Task to complete ->
Lines in the listing below that hold "MOSI" are the ones to copy.

-- Opening Marker --

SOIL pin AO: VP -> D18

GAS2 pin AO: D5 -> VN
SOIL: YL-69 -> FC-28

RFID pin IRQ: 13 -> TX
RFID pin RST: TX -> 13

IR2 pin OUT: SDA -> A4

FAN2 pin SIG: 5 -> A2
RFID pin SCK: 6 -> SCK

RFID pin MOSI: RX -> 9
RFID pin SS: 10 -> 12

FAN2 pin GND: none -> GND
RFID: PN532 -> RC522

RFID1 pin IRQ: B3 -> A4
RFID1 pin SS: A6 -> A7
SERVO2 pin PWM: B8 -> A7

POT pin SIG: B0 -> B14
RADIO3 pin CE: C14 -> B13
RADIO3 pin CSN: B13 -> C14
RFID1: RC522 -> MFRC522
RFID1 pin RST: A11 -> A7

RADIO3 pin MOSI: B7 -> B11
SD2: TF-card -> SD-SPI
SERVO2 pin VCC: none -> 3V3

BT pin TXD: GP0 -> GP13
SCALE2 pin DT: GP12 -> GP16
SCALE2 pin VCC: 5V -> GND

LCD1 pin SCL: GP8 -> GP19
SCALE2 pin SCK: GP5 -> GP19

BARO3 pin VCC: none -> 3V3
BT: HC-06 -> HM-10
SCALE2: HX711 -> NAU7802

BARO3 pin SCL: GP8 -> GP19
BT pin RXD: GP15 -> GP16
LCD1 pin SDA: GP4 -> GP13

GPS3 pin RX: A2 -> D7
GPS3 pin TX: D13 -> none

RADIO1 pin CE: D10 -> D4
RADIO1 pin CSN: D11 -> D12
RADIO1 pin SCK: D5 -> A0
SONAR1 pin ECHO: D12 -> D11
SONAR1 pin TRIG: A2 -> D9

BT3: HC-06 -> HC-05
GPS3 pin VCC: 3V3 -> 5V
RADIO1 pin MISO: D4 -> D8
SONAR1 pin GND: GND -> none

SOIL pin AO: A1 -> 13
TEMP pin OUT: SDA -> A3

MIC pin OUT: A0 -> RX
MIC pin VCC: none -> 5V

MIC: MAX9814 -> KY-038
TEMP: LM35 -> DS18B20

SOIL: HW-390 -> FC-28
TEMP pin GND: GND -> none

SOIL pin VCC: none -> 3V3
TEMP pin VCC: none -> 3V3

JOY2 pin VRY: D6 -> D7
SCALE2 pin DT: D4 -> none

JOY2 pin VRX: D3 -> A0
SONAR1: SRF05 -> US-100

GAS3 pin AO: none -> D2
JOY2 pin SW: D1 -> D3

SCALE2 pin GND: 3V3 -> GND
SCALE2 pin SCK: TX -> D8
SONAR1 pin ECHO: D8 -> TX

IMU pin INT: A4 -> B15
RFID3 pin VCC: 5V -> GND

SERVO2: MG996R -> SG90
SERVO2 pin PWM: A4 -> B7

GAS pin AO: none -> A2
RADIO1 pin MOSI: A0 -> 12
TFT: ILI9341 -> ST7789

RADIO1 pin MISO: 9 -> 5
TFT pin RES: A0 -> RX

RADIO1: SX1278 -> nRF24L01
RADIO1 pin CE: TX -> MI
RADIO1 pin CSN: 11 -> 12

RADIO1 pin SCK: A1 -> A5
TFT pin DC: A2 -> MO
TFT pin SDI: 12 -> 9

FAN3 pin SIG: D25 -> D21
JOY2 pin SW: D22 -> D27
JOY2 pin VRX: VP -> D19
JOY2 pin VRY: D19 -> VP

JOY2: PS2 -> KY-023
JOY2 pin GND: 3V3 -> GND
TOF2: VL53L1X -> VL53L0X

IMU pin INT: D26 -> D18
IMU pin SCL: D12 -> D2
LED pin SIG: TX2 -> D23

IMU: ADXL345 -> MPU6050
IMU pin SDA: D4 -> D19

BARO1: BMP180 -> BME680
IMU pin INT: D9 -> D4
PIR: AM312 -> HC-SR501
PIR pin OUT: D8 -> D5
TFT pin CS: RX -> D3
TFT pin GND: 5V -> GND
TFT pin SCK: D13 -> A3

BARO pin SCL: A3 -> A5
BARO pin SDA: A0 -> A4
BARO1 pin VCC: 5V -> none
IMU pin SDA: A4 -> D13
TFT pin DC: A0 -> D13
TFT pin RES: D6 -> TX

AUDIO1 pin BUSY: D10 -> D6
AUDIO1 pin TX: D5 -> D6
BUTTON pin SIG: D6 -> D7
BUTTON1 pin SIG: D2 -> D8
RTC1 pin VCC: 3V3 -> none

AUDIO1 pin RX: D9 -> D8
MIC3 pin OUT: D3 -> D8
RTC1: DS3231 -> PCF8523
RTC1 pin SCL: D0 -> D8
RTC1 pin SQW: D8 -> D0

-- Closing Marker --

Answer section ->
RFID pin MOSI: RX -> 9
RADIO3 pin MOSI: B7 -> B11
RADIO1 pin MOSI: A0 -> 12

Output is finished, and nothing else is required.